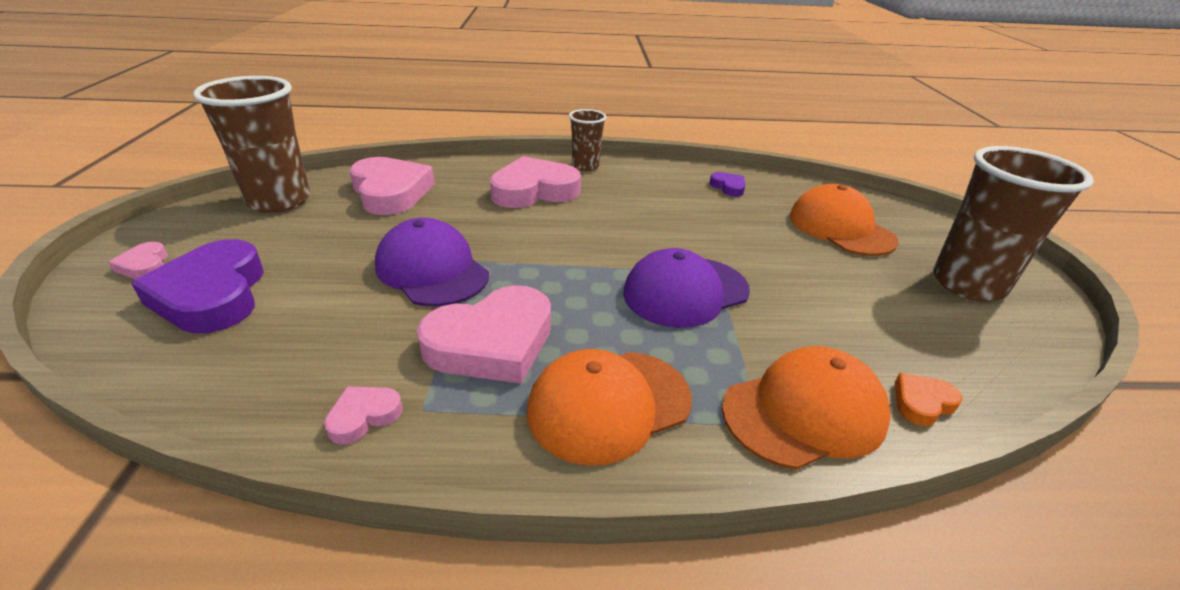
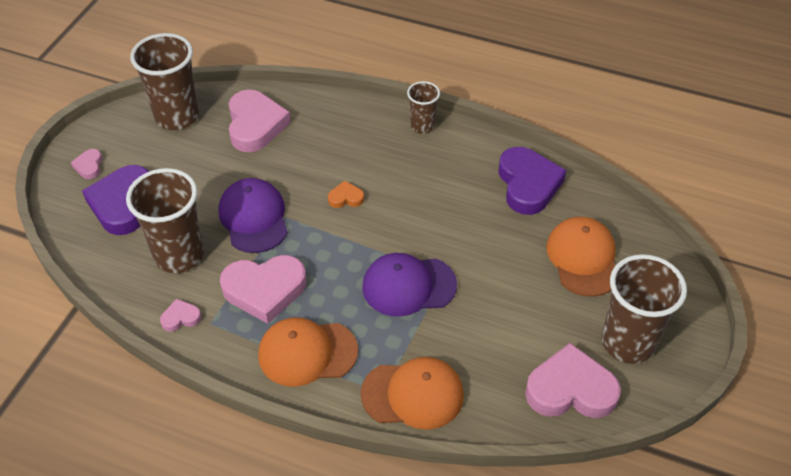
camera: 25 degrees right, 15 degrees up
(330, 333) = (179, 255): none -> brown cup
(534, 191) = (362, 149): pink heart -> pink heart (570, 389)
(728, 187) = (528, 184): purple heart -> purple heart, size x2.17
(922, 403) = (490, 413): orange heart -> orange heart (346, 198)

# # # # #

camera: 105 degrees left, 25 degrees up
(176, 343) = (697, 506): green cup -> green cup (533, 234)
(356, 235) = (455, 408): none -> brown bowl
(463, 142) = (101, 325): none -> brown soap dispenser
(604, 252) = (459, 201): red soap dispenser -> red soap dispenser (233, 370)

# # # # #

**Directions for this task:** Look above for the line holding "(463, 142) = (101, 325): none" and the line holding "(604, 252) = (459, 201): red". Retype both, and every line between them, word for word and nothing else.

**Answer below:**
(463, 142) = (101, 325): none -> brown soap dispenser
(604, 252) = (459, 201): red soap dispenser -> red soap dispenser (233, 370)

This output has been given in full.